● **Study material**:
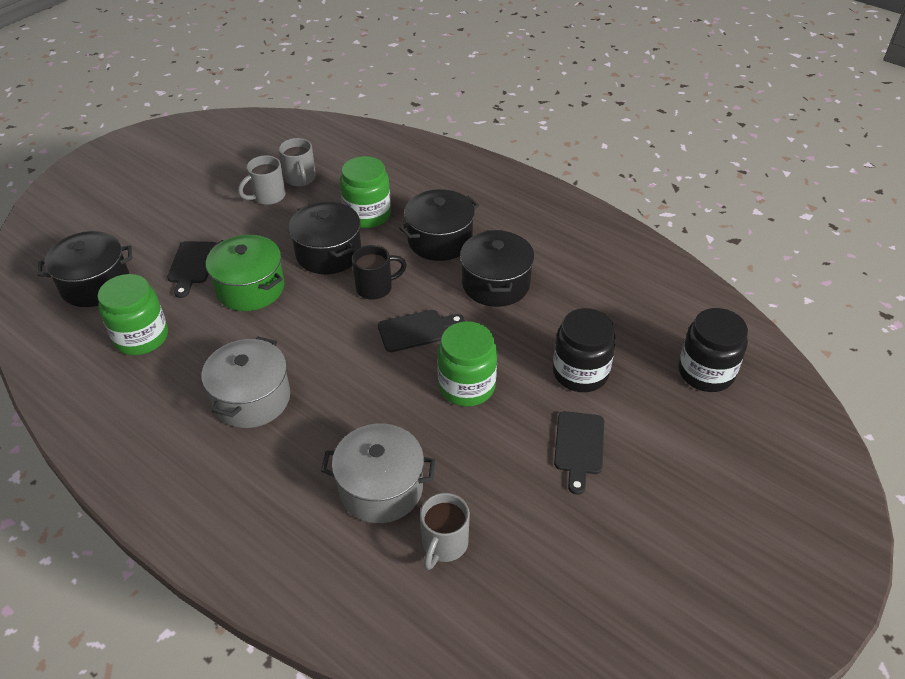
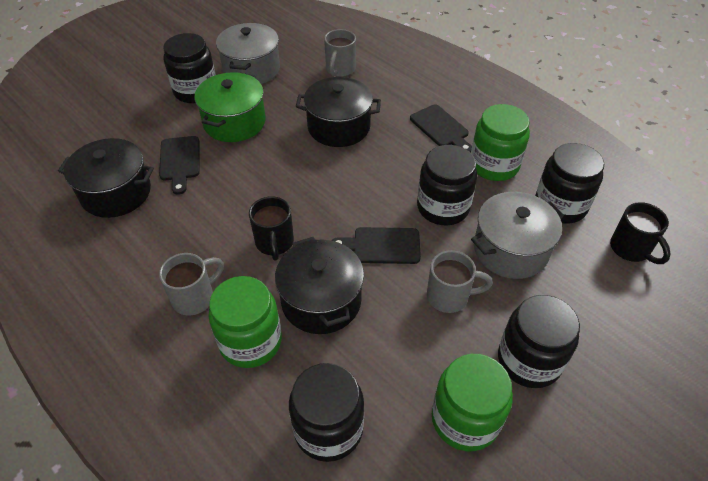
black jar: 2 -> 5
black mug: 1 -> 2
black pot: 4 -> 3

---

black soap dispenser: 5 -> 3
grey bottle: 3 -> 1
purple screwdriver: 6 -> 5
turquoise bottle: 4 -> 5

--

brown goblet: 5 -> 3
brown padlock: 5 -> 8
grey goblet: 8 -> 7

● **What to do**:
In the listing above, transcribe exactly everything from the line containing "black soap dispenser: 5 -> 3" down to the line containing "turquoise bottle: 4 -> 5", including both and nothing more.

● **Solution to the problem**:
black soap dispenser: 5 -> 3
grey bottle: 3 -> 1
purple screwdriver: 6 -> 5
turquoise bottle: 4 -> 5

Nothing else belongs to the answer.